### [YOUR OBJECTIVE]
Transcribe the records below word for word, beginning with the first line and stopping after the line that contains "(308, 275) = (383, 493): turquoise"; pictures are not part of the copy.

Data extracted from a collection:
—————

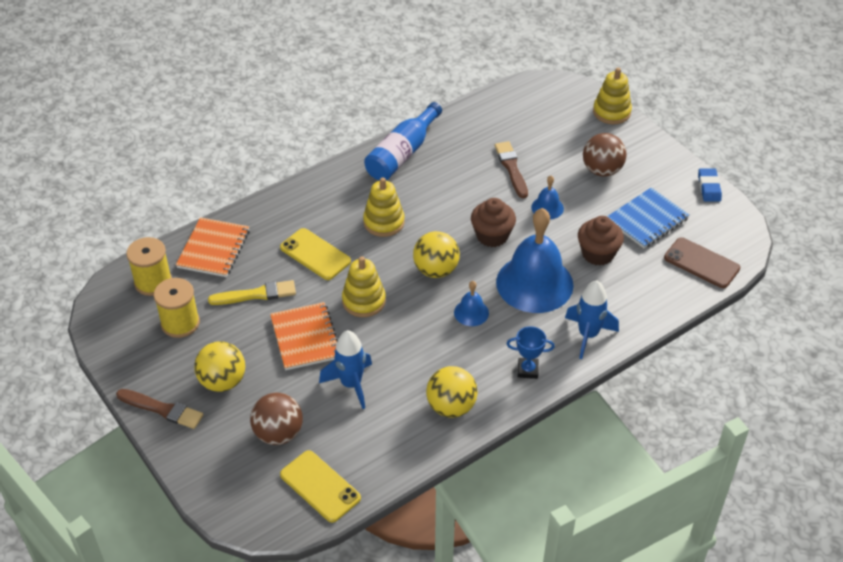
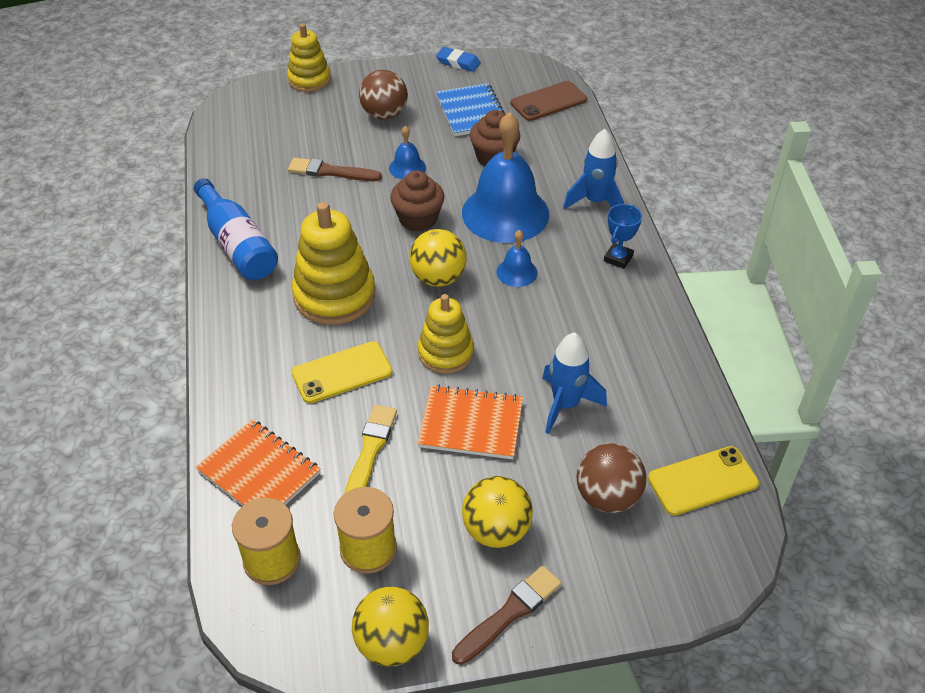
camera: 65 degrees left, 0 degrees up
(384, 222) = (334, 296): yellow stacking toy -> yellow stacking toy, size x1.54
(451, 407) = (638, 332): yellow ball -> yellow ball (392, 643)

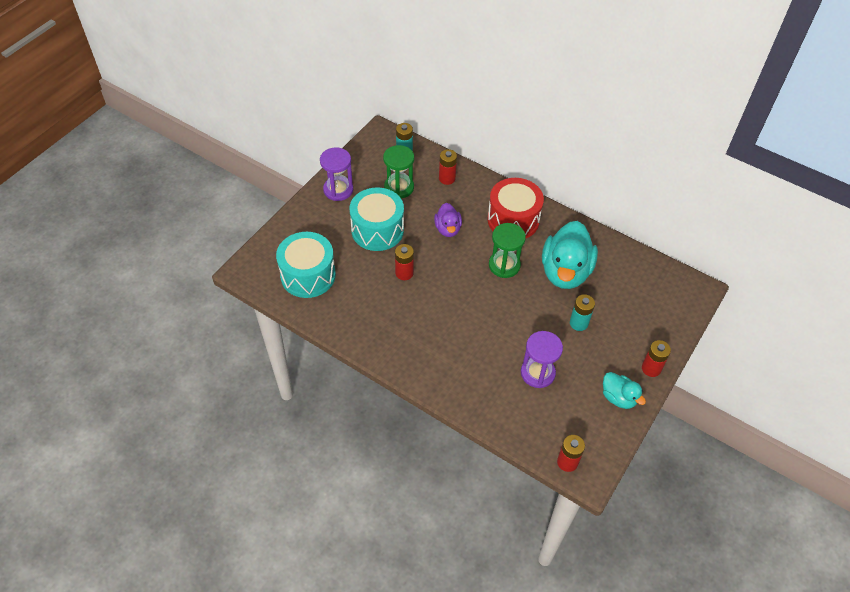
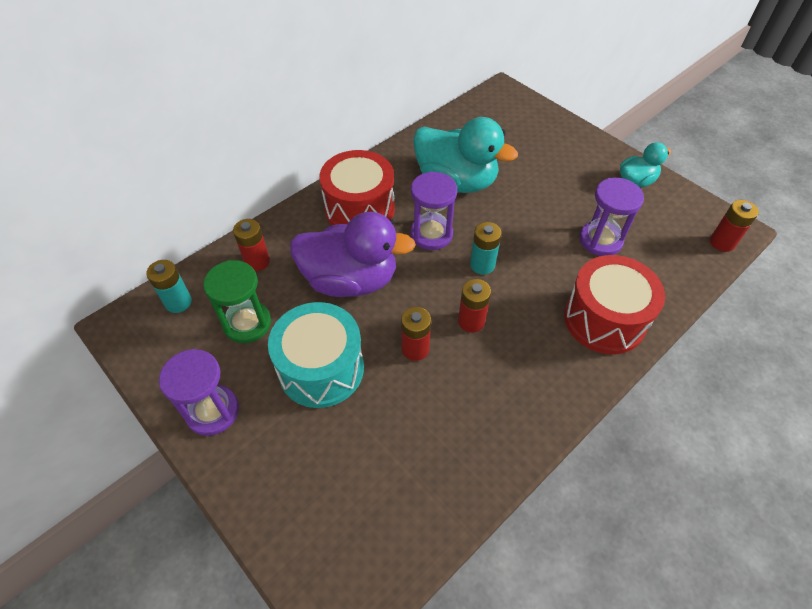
camera: 75 degrees left, 0 degrees up
(308, 275) = (383, 493): turquoise drum -> none
(448, 229) = (350, 280): purple duck -> purple duck, size x1.90
(460, 378) = (604, 319): none -> red drum
(504, 265) = (431, 234): green hourglass -> purple hourglass
(579, 323) = (533, 188): turquoise battery -> turquoise battery (482, 265)
(651, 368) = (599, 148): red battery -> red battery (471, 321)

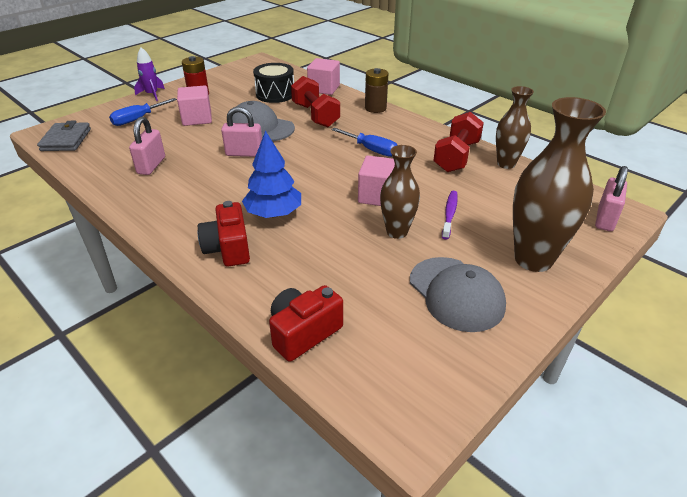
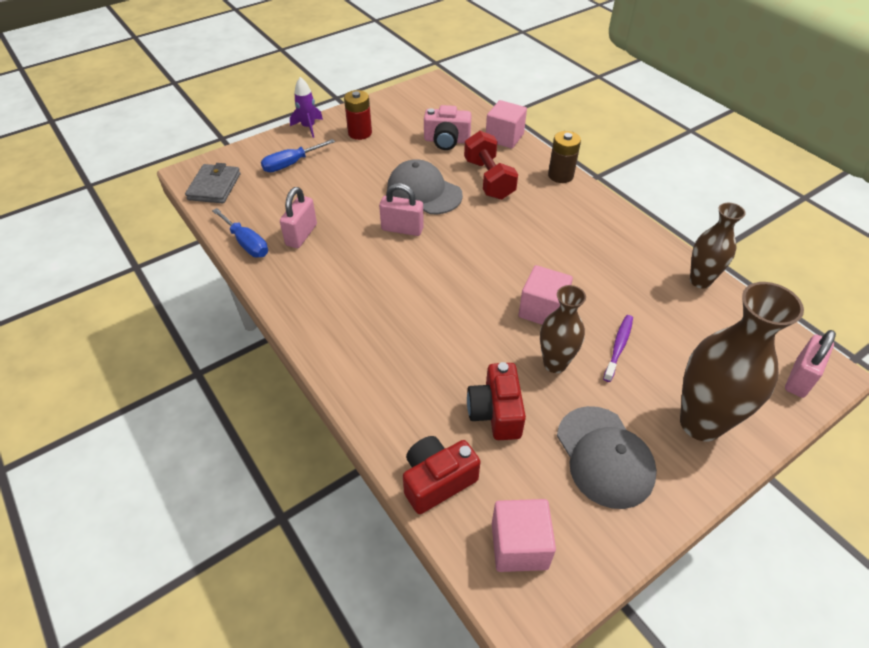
camera: 10 degrees right, 10 degrees up
(197, 118) = (355, 170): pink cube -> pink cube (519, 545)
(228, 248) = (372, 361): red camera -> red camera (496, 412)
(273, 213) = (424, 320): blue tree -> none
(275, 94) = (446, 141): black drum -> pink camera
(371, 150) = (545, 240): blue screwdriver -> blue screwdriver (246, 243)
(456, 156) = (643, 262): red dumbbell -> none

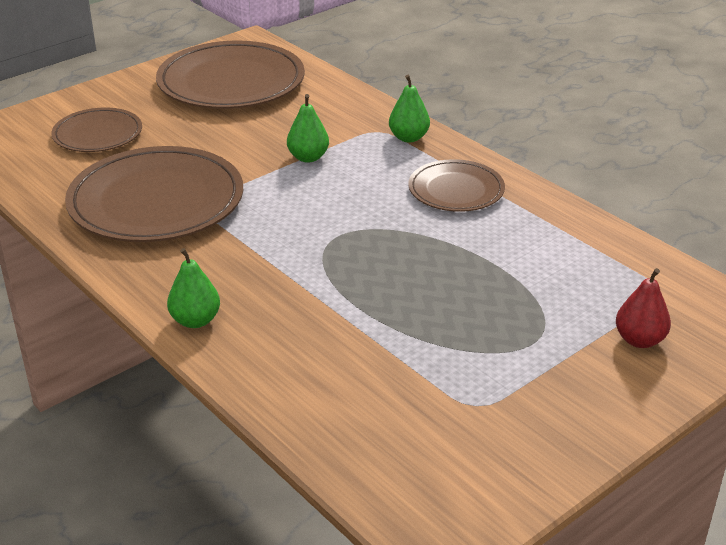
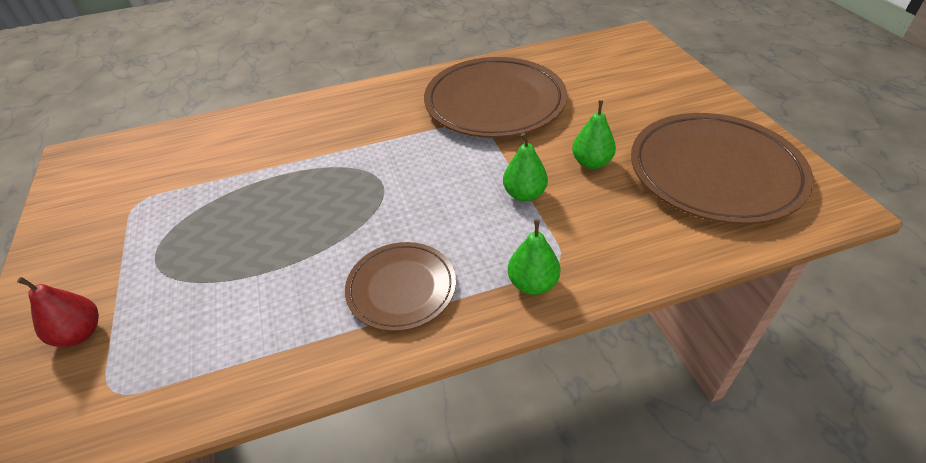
camera: 115 degrees right, 10 degrees up
(98, 134) = (618, 85): brown plate -> none
(195, 320) = (337, 102): green pear -> green pear (591, 163)

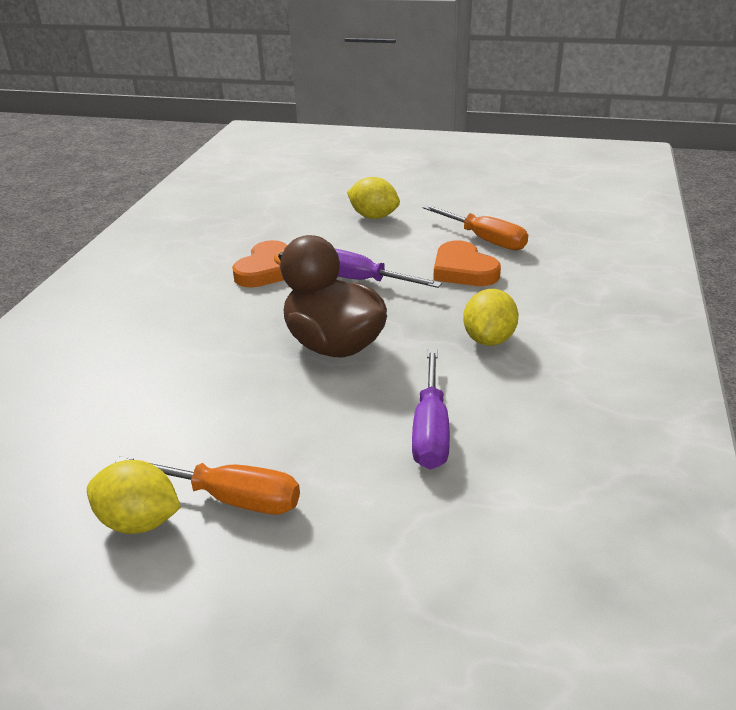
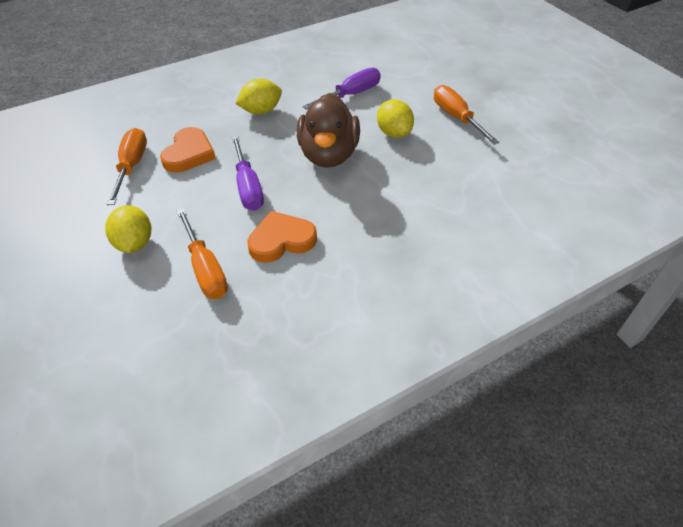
camera: 135 degrees left, 15 degrees up
(139, 521) = (499, 130): yellow lemon -> yellow lemon (393, 133)
(298, 232) = (205, 269): none -> orange screwdriver

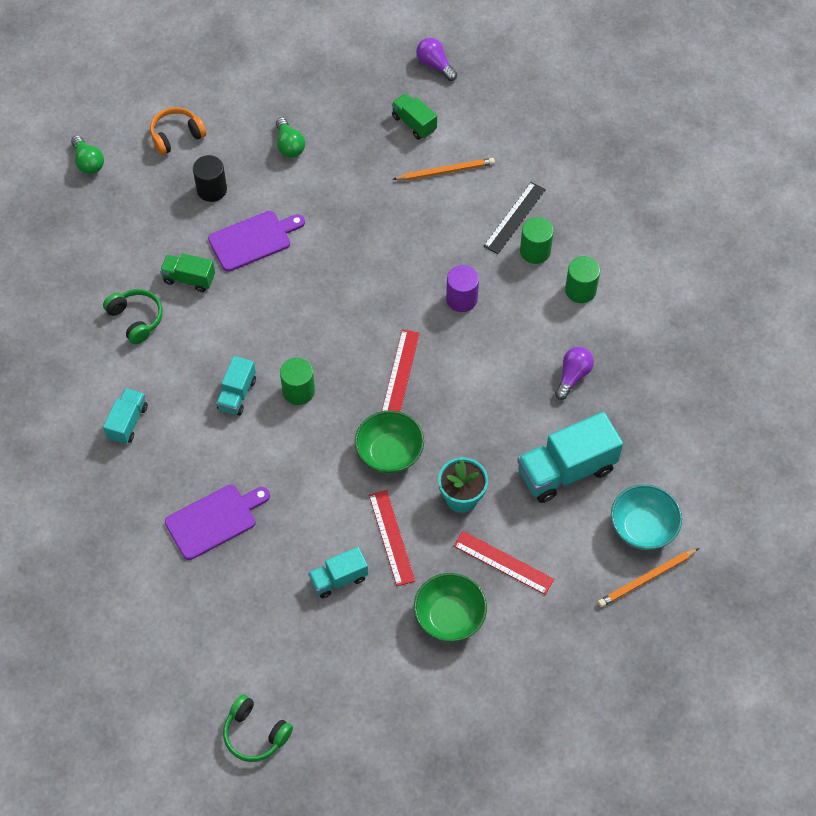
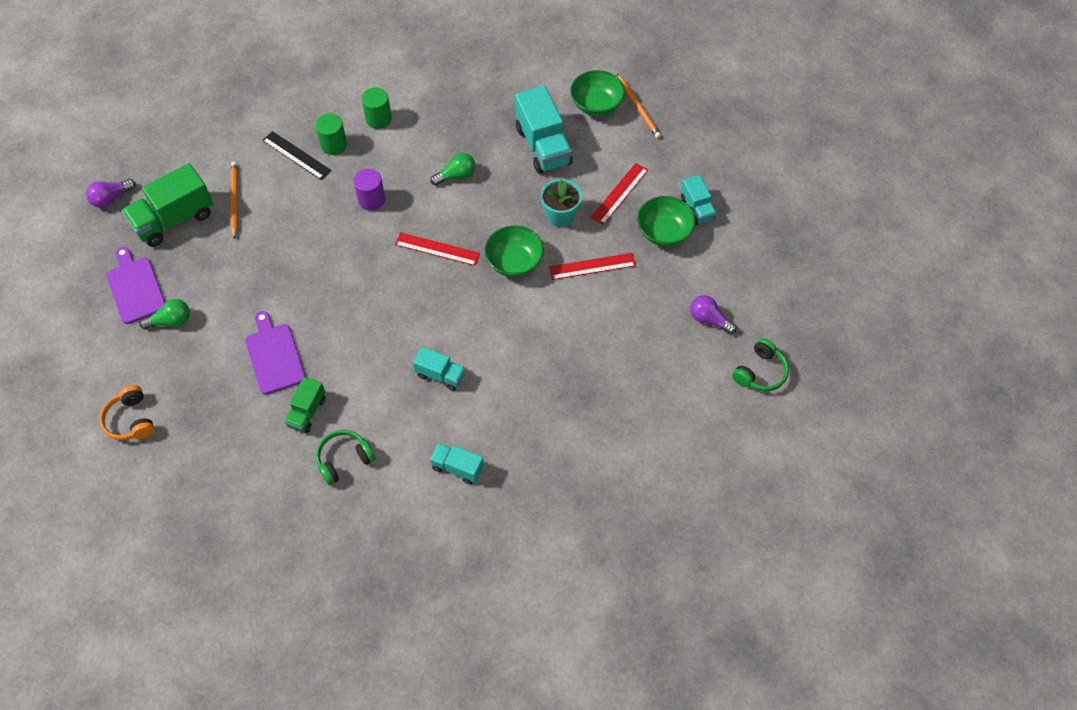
camera: 85 degrees left, 0 degrees up
(88, 162) = (141, 505): green light bulb -> green light bulb (456, 176)
(212, 190) = (206, 389): black cylinder -> none
(214, 520) = (565, 397): purple cutting board -> purple cutting board (135, 288)
(298, 391) = (444, 326): green cylinder -> none
(339, 579) = (627, 306): turquoise truck -> turquoise truck (697, 208)
(414, 123) = (174, 219): green truck -> green truck, size x1.79
(572, 376) = (459, 132): purple light bulb -> purple light bulb (709, 319)
(642, 528) = (596, 105): turquoise bowl -> green bowl

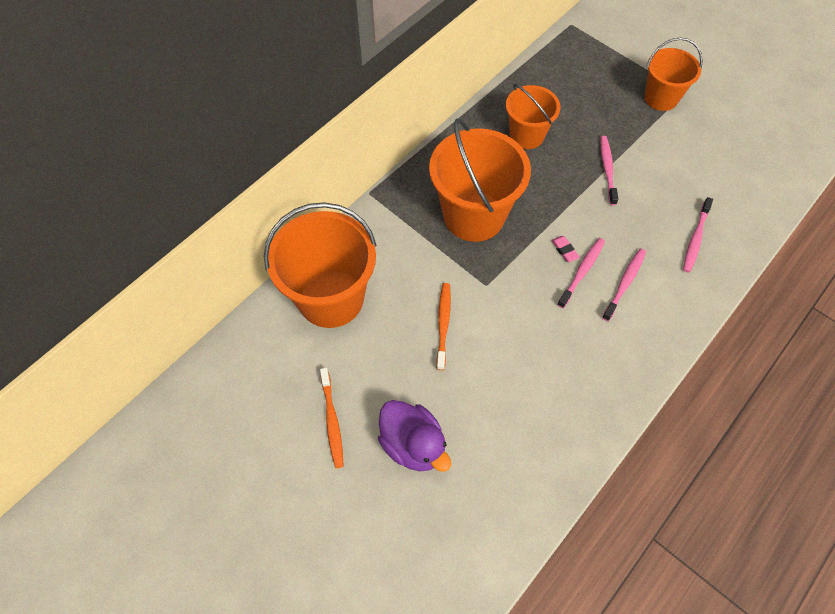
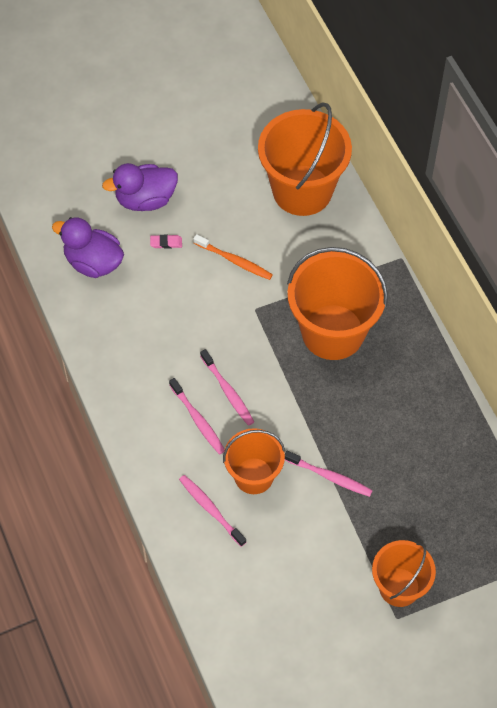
camera: 115 degrees right, 0 degrees up
(332, 420) = (194, 155): orange toothbrush -> none
(519, 460) = (93, 262): none -> purple duck
(526, 135) = (408, 424): orange bucket -> orange bucket (254, 476)
(564, 250) = (257, 389): pink eraser -> pink eraser (166, 243)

—————

### [TASK RESPONSE]
camera: 65 degrees left, 0 degrees up
(384, 222) = (334, 296): yellow stacking toy -> yellow stacking toy, size x1.54
(451, 407) = (638, 332): yellow ball -> yellow ball (392, 643)

camera: 75 degrees left, 0 degrees up
(308, 275) = (383, 493): turquoise drum -> none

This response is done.